Stored data:
*****

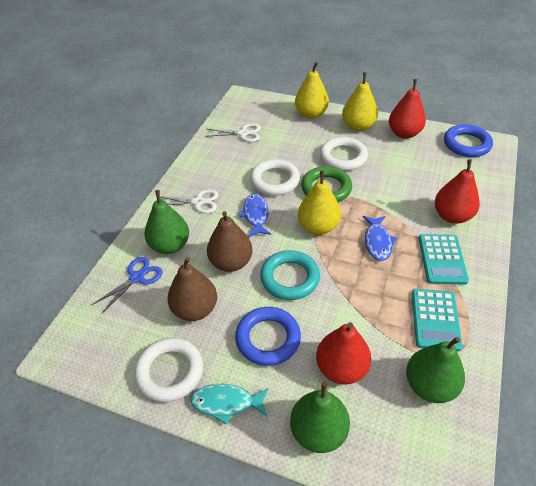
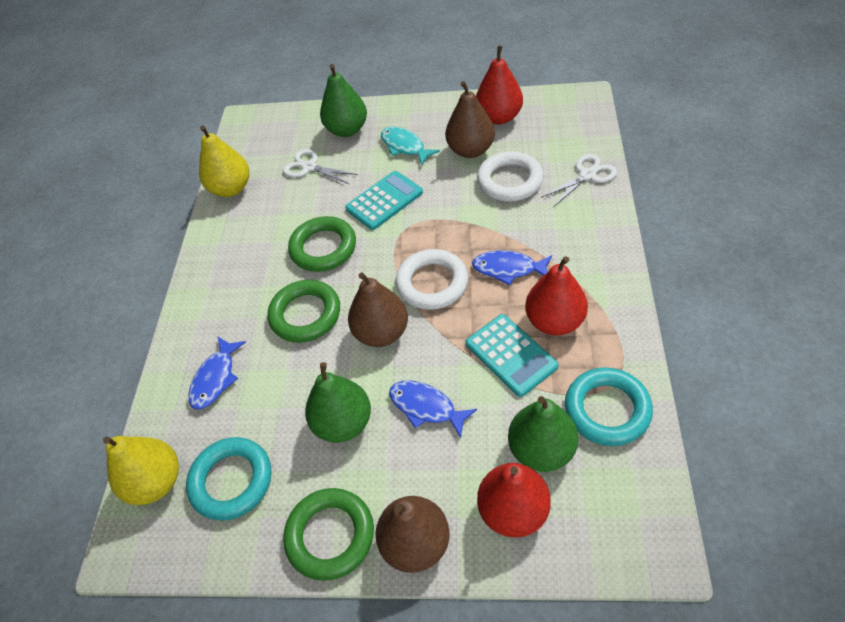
blue fish: [239,194,271,237] [363,216,397,261] = 2 -> [189,337,246,410] [389,381,477,438] [472,250,552,285] = 3
blue ring: [235,307,301,366] [444,124,493,157] = 2 -> none = 0
blue scissors: [92,257,163,313] = 1 -> none = 0
brown pear: [167,257,217,321] [207,211,252,272] = 2 -> [348,272,408,347] [375,496,450,573] [445,81,495,158] = 3
green ring: [301,166,352,202] = 1 -> [268,280,340,342] [283,488,374,581] [288,216,356,272] = 3
turquoise ring: [260,250,320,300] = 1 -> [186,437,271,521] [565,367,653,446] = 2
white ring: [134,338,203,402] [250,159,300,196] [320,137,368,171] = 3 -> [396,249,468,310] [477,151,543,202] = 2
yellow pear: [295,62,329,119] [298,171,341,235] [342,73,378,131] = 3 -> [103,436,179,505] [199,126,249,197] = 2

*****

Copy only this part of the entries above: the line with "blue ring: [235,307,301,366]", the line with "green ring: [301,166,352,202]", and the lines between, all exactly as written.

blue ring: [235,307,301,366] [444,124,493,157] = 2 -> none = 0
blue scissors: [92,257,163,313] = 1 -> none = 0
brown pear: [167,257,217,321] [207,211,252,272] = 2 -> [348,272,408,347] [375,496,450,573] [445,81,495,158] = 3
green ring: [301,166,352,202] = 1 -> [268,280,340,342] [283,488,374,581] [288,216,356,272] = 3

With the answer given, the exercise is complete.